[Object change descriptions]

########

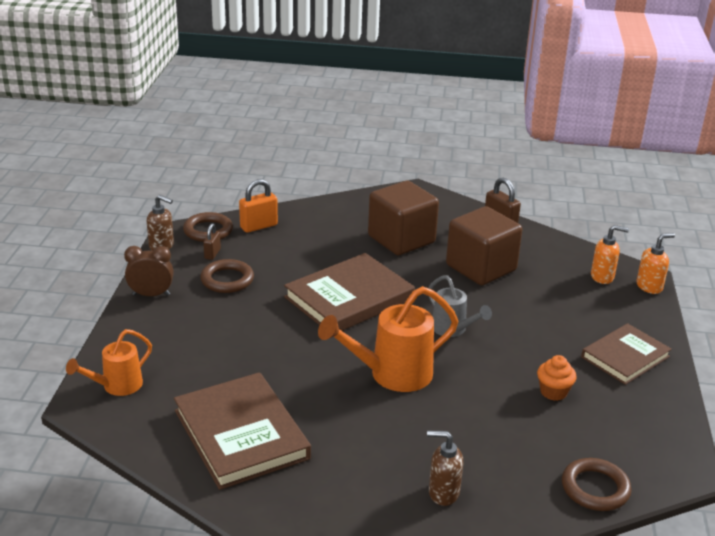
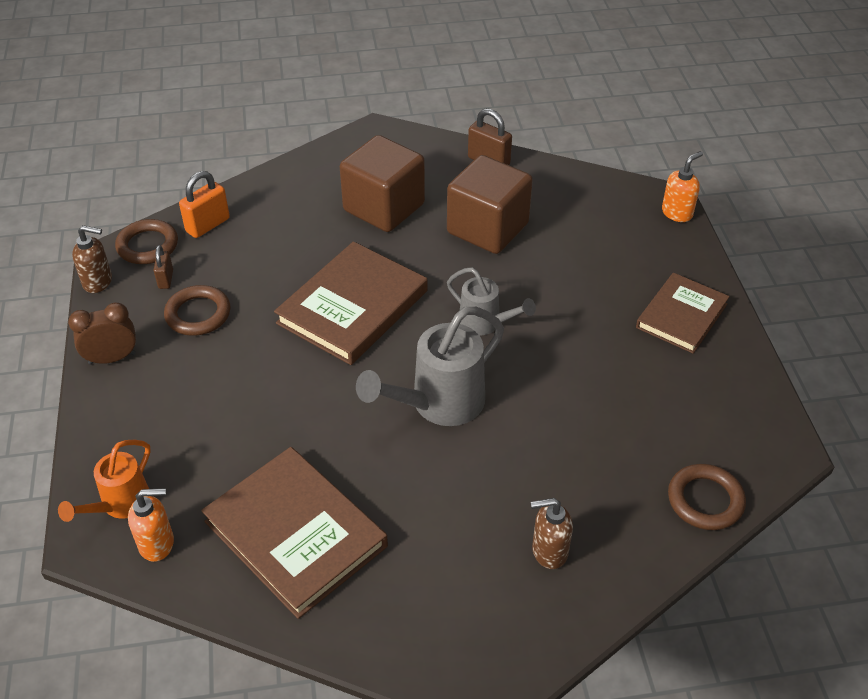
camera: 15 degrees left, 15 degrees up
orange watering can [318,286,458,392] -> grey watering can [356,307,504,426]
orange cupcake [537,355,577,401] -> none
orange soap dispenser [591,225,629,284] -> orange soap dispenser moved to [128,488,174,562]

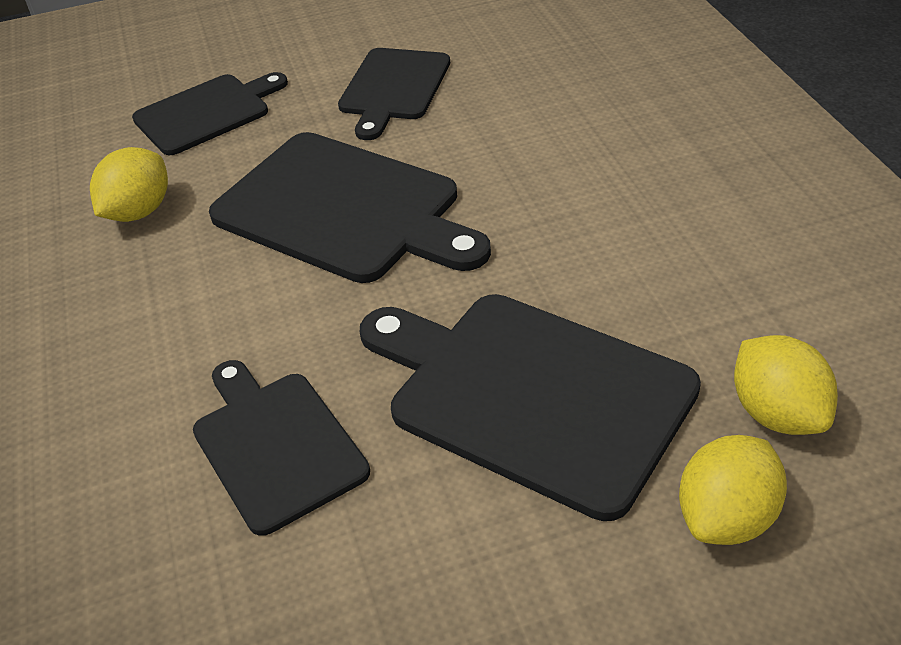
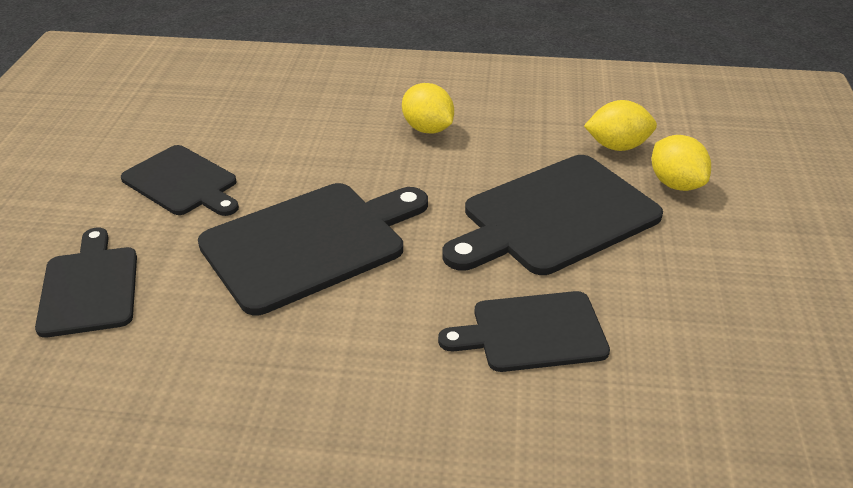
camera: 70 degrees left, 5 degrees down
yellow lemon [90,147,168,222] -> yellow lemon moved to [402,83,454,134]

########

(ABOUT THIS TASK):
Each line above has to be returned exactly. Drop the pictures.

(COMPLETED TASK):
camera: 15 degrees left, 15 degrees up
orange watering can [318,286,458,392] -> grey watering can [356,307,504,426]
orange cupcake [537,355,577,401] -> none
orange soap dispenser [591,225,629,284] -> orange soap dispenser moved to [128,488,174,562]

camera: 70 degrees left, 5 degrees down
yellow lemon [90,147,168,222] -> yellow lemon moved to [402,83,454,134]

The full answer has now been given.